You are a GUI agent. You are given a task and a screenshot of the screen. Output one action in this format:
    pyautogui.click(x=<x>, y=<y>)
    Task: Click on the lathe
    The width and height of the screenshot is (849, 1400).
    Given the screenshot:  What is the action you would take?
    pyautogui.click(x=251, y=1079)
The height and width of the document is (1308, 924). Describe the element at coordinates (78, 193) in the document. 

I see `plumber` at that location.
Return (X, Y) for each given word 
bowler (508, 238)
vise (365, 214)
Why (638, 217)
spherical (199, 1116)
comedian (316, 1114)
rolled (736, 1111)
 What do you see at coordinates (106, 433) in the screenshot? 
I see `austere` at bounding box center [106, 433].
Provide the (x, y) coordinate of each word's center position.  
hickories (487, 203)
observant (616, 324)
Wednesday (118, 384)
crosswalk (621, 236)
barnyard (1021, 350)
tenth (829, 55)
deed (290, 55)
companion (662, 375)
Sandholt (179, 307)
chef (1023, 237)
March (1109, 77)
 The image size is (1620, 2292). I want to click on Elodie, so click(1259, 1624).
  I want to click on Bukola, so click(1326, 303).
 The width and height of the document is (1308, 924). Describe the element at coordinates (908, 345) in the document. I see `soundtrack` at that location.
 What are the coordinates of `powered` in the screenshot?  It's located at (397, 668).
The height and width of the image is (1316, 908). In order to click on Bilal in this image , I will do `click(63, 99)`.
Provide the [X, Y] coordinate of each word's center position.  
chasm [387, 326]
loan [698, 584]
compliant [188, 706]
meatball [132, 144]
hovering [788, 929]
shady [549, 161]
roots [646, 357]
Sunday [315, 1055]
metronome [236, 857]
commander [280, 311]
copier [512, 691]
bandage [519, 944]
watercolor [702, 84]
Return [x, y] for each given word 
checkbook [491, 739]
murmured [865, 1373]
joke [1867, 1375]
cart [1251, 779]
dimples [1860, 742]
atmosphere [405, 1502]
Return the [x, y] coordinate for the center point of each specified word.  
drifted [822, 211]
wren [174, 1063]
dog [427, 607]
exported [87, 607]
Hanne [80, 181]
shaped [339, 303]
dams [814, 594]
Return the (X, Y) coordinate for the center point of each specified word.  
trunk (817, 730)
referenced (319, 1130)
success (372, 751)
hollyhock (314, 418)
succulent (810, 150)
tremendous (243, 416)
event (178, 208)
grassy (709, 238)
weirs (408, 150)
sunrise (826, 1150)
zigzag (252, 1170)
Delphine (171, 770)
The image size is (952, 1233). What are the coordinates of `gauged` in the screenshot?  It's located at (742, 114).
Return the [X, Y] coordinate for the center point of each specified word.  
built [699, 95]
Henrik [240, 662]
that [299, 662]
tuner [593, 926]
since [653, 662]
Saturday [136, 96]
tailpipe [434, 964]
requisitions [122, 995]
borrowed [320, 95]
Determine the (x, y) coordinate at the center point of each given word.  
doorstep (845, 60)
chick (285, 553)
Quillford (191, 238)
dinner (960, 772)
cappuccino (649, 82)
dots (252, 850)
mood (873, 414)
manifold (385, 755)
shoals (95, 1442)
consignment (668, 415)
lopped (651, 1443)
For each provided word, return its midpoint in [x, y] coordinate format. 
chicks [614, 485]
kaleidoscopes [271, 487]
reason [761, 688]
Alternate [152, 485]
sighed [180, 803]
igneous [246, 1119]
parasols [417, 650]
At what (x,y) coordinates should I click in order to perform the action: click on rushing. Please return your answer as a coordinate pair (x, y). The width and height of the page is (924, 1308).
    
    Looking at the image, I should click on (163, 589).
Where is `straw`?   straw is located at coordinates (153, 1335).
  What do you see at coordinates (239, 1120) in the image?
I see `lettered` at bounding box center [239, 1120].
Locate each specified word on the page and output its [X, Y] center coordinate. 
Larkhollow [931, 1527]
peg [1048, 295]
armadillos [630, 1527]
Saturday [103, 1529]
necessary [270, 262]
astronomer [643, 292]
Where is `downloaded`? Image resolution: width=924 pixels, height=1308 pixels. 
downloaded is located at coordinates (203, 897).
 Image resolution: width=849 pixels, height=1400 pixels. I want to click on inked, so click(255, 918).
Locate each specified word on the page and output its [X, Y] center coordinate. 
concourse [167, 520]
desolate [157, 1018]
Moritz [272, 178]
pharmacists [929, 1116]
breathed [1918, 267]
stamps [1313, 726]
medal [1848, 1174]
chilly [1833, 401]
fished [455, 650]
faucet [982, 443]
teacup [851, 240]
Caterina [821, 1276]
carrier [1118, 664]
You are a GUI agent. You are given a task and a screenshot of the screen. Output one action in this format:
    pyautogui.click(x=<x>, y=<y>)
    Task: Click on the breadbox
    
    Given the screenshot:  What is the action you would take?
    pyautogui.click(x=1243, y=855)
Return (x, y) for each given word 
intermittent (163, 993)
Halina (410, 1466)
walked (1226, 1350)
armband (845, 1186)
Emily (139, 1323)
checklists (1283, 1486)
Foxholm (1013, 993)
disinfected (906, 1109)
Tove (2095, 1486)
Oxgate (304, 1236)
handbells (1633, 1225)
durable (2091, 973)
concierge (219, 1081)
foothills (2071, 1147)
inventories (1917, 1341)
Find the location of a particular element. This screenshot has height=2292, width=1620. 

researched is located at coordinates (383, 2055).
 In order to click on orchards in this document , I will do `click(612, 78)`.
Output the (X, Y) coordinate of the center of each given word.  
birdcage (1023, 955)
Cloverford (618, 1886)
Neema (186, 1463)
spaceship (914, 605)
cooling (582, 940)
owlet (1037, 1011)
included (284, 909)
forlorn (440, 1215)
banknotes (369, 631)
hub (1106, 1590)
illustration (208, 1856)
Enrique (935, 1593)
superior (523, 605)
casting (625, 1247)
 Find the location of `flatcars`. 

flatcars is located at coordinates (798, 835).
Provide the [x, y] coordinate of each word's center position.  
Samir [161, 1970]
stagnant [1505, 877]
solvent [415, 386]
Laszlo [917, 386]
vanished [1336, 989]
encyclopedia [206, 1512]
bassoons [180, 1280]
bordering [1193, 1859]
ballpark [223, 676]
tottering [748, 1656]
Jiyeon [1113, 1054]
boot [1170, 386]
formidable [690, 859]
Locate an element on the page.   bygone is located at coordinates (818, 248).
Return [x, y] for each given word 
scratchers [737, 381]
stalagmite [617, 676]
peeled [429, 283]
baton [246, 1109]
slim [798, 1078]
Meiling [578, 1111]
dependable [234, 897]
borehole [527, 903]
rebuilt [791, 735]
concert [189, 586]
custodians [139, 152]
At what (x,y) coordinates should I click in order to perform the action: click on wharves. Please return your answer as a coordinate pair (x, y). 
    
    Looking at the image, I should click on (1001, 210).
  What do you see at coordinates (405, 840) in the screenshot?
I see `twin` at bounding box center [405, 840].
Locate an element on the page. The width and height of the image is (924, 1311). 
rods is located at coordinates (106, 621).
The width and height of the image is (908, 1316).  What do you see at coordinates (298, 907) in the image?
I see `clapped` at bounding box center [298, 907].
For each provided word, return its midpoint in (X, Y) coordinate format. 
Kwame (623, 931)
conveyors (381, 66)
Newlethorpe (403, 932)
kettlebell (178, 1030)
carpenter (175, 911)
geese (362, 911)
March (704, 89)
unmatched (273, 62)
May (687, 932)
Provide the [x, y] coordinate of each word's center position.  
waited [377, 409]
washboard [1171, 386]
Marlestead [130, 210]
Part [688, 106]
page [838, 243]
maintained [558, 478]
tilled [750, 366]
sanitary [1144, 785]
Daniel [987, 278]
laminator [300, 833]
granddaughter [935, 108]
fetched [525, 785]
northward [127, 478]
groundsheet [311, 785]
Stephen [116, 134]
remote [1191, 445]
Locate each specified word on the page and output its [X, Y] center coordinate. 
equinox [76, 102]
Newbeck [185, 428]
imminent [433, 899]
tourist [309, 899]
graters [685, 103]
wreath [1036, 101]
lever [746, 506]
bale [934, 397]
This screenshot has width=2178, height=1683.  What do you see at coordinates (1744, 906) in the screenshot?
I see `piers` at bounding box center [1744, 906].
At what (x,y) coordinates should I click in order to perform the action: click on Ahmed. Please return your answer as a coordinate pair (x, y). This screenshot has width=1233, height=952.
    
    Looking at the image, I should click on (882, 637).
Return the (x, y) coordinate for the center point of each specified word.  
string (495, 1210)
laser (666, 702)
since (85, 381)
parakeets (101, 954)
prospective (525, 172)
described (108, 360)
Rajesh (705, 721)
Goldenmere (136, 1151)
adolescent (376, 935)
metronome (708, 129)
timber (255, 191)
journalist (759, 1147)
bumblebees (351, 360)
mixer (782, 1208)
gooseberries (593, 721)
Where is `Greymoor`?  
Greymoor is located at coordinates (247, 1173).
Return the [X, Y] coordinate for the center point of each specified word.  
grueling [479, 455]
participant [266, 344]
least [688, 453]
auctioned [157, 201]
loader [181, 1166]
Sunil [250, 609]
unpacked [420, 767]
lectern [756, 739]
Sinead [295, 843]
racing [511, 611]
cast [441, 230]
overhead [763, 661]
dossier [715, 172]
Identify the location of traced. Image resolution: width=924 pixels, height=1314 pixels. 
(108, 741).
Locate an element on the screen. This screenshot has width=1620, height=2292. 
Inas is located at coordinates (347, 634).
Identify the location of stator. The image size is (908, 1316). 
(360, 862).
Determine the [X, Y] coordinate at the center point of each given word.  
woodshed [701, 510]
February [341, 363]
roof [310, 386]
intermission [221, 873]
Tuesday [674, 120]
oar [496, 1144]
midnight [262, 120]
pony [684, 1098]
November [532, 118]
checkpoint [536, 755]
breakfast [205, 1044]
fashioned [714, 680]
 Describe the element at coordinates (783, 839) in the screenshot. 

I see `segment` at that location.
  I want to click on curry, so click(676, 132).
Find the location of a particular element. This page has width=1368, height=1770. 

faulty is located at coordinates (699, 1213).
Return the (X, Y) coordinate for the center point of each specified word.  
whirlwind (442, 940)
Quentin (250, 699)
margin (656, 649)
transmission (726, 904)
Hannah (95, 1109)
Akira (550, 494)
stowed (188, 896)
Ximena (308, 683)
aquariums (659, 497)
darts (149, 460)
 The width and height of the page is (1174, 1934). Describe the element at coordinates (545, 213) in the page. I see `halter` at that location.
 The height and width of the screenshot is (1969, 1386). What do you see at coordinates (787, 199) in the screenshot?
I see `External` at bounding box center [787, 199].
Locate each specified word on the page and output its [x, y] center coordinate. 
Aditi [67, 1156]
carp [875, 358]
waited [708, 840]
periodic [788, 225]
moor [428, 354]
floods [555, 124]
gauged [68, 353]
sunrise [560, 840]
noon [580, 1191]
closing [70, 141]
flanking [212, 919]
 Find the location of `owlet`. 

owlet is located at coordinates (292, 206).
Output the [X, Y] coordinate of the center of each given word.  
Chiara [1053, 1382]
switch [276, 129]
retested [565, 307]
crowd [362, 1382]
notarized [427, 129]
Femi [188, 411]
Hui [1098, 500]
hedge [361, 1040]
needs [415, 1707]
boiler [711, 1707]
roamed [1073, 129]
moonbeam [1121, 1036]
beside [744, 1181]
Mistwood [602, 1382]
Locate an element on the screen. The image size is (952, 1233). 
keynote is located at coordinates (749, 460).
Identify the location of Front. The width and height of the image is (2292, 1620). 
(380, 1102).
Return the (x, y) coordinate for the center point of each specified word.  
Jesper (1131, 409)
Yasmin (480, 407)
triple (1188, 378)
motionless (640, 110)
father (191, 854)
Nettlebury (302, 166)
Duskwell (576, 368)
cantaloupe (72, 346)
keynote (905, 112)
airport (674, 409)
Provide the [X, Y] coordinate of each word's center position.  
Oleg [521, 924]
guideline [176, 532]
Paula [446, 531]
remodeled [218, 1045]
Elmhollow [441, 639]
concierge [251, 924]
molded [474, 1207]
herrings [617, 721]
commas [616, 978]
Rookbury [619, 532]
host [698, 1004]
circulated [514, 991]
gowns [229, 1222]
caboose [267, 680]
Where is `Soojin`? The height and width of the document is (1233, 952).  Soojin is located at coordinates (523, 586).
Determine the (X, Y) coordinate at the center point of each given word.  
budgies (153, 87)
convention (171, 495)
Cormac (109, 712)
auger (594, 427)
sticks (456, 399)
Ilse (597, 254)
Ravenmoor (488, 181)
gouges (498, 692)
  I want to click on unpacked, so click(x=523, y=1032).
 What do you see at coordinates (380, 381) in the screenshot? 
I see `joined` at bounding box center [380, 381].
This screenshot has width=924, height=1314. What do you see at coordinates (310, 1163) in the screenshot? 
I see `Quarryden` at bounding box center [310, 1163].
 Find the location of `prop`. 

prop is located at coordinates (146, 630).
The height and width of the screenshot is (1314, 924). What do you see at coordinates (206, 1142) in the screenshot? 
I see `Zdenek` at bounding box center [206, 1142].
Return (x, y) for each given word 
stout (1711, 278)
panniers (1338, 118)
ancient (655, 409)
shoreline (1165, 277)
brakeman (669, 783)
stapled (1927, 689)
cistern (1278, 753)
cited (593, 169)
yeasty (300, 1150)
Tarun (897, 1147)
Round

########################################

Stated exercise:
Rewrite the rows from the line with "For each provided word, return its midpoint in (X, Y)" up to and including the line with "maintained [558, 478]", swapping "kettlebell" for "dumbbell" and leaving everything else as it is.

Written answer:
For each provided word, return its midpoint in (X, Y) coordinate format. 
Kwame (623, 931)
conveyors (381, 66)
Newlethorpe (403, 932)
dumbbell (178, 1030)
carpenter (175, 911)
geese (362, 911)
March (704, 89)
unmatched (273, 62)
May (687, 932)
Provide the [x, y] coordinate of each word's center position.  
waited [377, 409]
washboard [1171, 386]
Marlestead [130, 210]
Part [688, 106]
page [838, 243]
maintained [558, 478]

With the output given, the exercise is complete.